[Data items]
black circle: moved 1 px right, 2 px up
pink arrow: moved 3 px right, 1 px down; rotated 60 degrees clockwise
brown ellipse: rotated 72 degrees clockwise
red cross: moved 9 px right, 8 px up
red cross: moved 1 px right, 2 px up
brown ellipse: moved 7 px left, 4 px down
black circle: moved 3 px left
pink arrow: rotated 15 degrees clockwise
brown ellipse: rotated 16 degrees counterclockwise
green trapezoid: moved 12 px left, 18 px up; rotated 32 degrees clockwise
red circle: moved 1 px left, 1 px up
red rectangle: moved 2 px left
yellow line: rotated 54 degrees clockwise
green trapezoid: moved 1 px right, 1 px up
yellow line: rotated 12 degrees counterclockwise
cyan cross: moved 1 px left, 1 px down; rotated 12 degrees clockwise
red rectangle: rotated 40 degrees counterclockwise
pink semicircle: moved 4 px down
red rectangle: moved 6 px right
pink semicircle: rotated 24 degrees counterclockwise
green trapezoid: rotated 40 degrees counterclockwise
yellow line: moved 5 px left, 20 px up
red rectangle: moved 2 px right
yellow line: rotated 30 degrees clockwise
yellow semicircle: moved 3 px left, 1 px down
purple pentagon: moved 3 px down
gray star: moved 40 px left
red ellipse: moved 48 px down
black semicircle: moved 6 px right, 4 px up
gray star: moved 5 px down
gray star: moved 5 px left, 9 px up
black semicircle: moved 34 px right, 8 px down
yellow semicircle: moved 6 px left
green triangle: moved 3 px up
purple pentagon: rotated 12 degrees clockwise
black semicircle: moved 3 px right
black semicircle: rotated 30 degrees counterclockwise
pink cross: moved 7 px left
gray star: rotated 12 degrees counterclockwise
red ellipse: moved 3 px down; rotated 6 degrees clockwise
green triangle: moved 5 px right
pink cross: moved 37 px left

[Problem details]:
Reproduce everything in the listing from its first line down to the line containing "gray star: rotated", including both of those lines.

[Answer to this exercise]:
black circle: moved 1 px right, 2 px up
pink arrow: moved 3 px right, 1 px down; rotated 60 degrees clockwise
brown ellipse: rotated 72 degrees clockwise
red cross: moved 9 px right, 8 px up
red cross: moved 1 px right, 2 px up
brown ellipse: moved 7 px left, 4 px down
black circle: moved 3 px left
pink arrow: rotated 15 degrees clockwise
brown ellipse: rotated 16 degrees counterclockwise
green trapezoid: moved 12 px left, 18 px up; rotated 32 degrees clockwise
red circle: moved 1 px left, 1 px up
red rectangle: moved 2 px left
yellow line: rotated 54 degrees clockwise
green trapezoid: moved 1 px right, 1 px up
yellow line: rotated 12 degrees counterclockwise
cyan cross: moved 1 px left, 1 px down; rotated 12 degrees clockwise
red rectangle: rotated 40 degrees counterclockwise
pink semicircle: moved 4 px down
red rectangle: moved 6 px right
pink semicircle: rotated 24 degrees counterclockwise
green trapezoid: rotated 40 degrees counterclockwise
yellow line: moved 5 px left, 20 px up
red rectangle: moved 2 px right
yellow line: rotated 30 degrees clockwise
yellow semicircle: moved 3 px left, 1 px down
purple pentagon: moved 3 px down
gray star: moved 40 px left
red ellipse: moved 48 px down
black semicircle: moved 6 px right, 4 px up
gray star: moved 5 px down
gray star: moved 5 px left, 9 px up
black semicircle: moved 34 px right, 8 px down
yellow semicircle: moved 6 px left
green triangle: moved 3 px up
purple pentagon: rotated 12 degrees clockwise
black semicircle: moved 3 px right
black semicircle: rotated 30 degrees counterclockwise
pink cross: moved 7 px left
gray star: rotated 12 degrees counterclockwise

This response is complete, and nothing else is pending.